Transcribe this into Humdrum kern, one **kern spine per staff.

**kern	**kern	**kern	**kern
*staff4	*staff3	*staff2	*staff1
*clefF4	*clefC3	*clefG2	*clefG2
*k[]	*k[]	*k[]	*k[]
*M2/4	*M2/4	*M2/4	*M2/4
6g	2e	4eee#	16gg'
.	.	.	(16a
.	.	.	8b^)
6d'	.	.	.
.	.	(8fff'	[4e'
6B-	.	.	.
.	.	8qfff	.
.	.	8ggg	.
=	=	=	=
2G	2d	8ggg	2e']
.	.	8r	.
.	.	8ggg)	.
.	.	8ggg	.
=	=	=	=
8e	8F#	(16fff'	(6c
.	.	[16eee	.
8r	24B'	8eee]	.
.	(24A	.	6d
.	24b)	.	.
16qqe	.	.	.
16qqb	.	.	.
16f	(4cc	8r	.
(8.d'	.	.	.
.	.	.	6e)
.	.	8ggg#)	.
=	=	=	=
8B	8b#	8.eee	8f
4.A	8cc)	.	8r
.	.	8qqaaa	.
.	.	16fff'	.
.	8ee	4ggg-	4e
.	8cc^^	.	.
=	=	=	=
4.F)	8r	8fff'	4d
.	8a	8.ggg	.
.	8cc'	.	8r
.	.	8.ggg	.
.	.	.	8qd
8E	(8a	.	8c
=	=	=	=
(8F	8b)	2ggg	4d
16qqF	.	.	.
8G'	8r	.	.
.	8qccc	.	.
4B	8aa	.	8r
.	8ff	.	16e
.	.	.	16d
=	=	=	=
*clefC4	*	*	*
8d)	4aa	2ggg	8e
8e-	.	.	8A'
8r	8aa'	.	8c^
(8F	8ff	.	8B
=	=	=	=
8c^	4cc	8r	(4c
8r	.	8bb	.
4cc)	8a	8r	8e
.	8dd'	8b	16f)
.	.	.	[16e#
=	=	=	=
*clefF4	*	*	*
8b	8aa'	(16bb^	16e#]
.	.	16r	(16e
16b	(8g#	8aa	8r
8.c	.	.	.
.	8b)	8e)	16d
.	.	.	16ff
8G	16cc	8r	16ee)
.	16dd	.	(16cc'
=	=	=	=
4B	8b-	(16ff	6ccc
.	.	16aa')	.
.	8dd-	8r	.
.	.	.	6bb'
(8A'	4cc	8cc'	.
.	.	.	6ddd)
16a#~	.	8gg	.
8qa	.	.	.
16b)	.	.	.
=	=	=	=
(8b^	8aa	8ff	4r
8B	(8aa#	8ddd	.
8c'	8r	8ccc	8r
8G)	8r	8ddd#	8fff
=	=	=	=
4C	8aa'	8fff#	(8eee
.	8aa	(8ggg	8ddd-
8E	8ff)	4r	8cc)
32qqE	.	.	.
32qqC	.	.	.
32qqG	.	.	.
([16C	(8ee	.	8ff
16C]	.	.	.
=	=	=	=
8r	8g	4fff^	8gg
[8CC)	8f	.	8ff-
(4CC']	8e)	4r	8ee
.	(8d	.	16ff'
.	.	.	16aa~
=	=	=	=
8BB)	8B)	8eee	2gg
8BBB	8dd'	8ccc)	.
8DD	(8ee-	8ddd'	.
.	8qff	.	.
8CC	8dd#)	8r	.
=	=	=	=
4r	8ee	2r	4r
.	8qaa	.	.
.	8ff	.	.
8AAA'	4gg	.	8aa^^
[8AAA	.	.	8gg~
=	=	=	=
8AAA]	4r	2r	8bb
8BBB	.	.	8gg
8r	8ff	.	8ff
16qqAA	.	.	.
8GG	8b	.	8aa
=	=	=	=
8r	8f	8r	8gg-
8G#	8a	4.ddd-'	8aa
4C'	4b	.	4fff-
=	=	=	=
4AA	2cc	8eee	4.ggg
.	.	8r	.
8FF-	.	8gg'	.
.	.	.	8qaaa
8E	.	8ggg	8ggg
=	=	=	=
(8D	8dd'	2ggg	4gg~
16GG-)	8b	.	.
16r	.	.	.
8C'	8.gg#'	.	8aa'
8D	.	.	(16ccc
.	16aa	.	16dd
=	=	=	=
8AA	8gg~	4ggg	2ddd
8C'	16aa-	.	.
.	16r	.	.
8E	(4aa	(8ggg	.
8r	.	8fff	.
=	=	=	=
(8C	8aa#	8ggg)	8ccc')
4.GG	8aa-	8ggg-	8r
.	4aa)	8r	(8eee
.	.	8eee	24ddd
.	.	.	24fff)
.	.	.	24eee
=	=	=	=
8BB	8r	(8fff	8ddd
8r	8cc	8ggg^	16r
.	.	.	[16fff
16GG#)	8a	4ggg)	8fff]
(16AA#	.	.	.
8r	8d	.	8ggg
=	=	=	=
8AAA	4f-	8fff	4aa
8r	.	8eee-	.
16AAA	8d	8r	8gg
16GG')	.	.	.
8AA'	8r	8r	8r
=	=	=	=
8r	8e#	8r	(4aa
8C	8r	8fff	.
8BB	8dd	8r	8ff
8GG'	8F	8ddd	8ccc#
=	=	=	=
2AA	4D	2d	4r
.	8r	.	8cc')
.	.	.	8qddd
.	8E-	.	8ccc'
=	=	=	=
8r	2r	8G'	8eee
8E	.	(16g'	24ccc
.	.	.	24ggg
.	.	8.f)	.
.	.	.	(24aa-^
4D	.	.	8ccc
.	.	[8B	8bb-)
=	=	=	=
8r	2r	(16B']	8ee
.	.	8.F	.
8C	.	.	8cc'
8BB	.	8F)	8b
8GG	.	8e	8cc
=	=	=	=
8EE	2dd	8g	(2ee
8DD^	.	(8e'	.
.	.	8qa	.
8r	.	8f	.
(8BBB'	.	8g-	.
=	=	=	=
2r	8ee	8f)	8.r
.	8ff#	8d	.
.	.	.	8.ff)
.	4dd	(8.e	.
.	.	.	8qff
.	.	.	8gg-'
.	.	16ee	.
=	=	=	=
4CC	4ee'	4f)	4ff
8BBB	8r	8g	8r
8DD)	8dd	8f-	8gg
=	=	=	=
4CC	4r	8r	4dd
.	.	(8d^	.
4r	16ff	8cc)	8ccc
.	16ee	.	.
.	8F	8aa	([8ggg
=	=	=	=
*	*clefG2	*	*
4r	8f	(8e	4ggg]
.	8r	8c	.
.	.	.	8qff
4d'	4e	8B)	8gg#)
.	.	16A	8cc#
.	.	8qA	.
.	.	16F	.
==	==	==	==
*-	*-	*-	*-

■ **Aim of the exercise**
Extract every line from the rows above that contains the string "kern", copying each one unchanged.

■ **The response**
Transcribe this into Humdrum kern, one **kern spine per staff.
**kern	**kern	**kern	**kern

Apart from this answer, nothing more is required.